== Task ==
Using the entries that follow, write out the line containing "pink cap: 2 -> 0", the line containing "white spray bottle: 6 -> 4", and every line between them, exactly and nothing else.

== Task input ==
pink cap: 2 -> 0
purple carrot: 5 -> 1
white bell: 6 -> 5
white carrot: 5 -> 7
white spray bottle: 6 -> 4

* * *

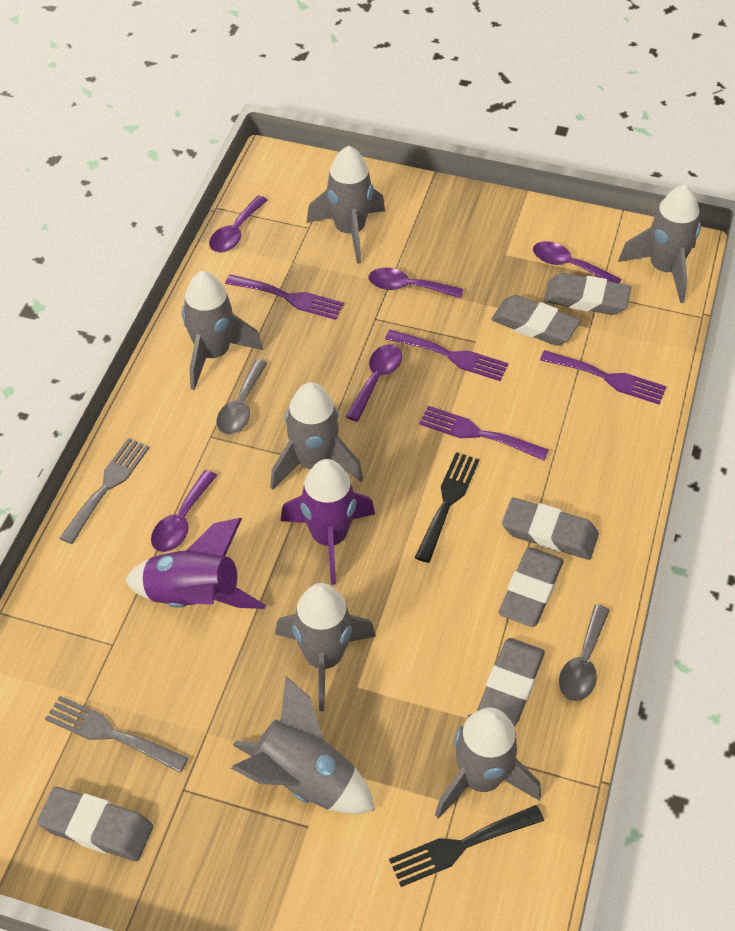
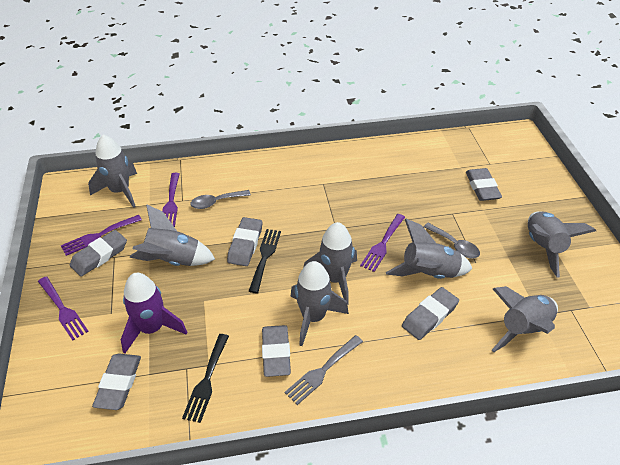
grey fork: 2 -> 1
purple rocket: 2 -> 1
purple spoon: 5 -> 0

== Response box ==
pink cap: 2 -> 0
purple carrot: 5 -> 1
white bell: 6 -> 5
white carrot: 5 -> 7
white spray bottle: 6 -> 4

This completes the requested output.